◆ TO DO: Give back only the lines in the records below from the one with "white padlock [352,323,403,382]" to the one with "none -> brown scissors [195,105,304,159]", both inclusive, word for word.

◆ EXERCISE DATA:
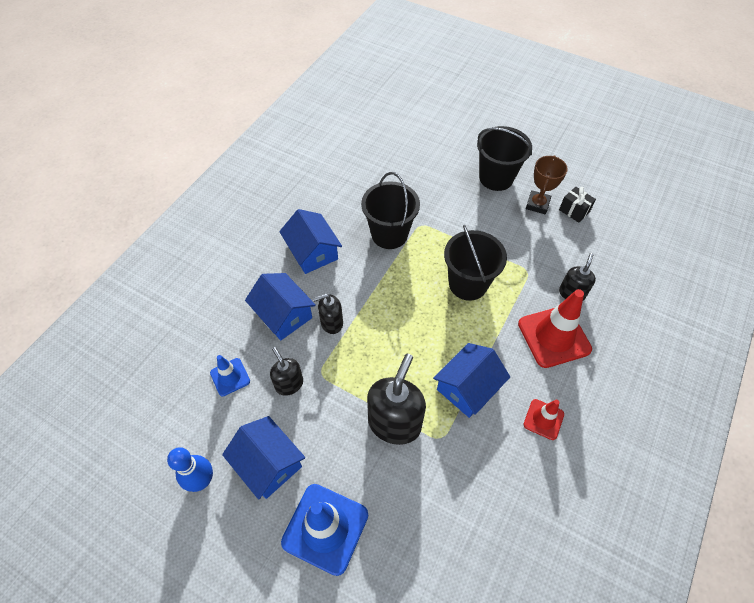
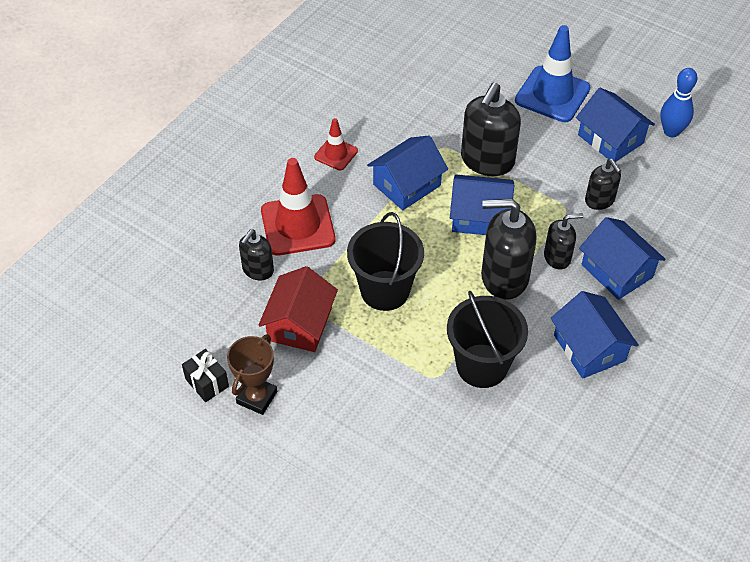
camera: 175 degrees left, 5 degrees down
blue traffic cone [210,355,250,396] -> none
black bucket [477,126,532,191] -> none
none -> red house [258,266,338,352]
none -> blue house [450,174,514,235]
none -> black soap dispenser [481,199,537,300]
==
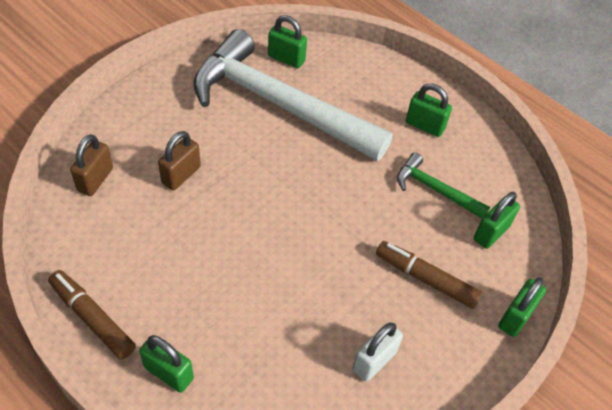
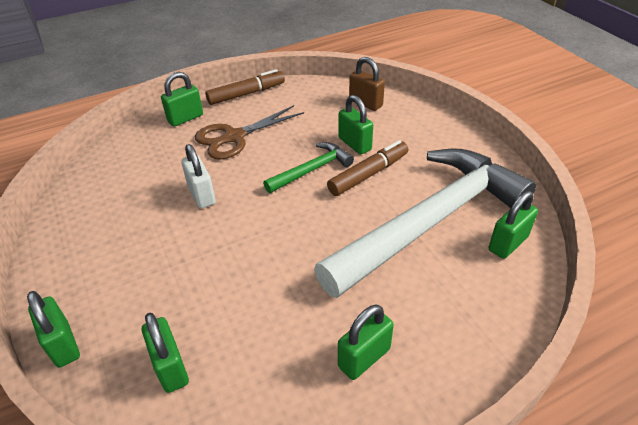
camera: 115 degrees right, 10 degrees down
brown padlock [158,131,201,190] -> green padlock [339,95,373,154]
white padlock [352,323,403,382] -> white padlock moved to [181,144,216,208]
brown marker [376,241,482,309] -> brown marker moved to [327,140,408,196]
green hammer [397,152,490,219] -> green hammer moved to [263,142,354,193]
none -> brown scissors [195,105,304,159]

◆ TASK RESPONSE:
white padlock [352,323,403,382] -> white padlock moved to [181,144,216,208]
brown marker [376,241,482,309] -> brown marker moved to [327,140,408,196]
green hammer [397,152,490,219] -> green hammer moved to [263,142,354,193]
none -> brown scissors [195,105,304,159]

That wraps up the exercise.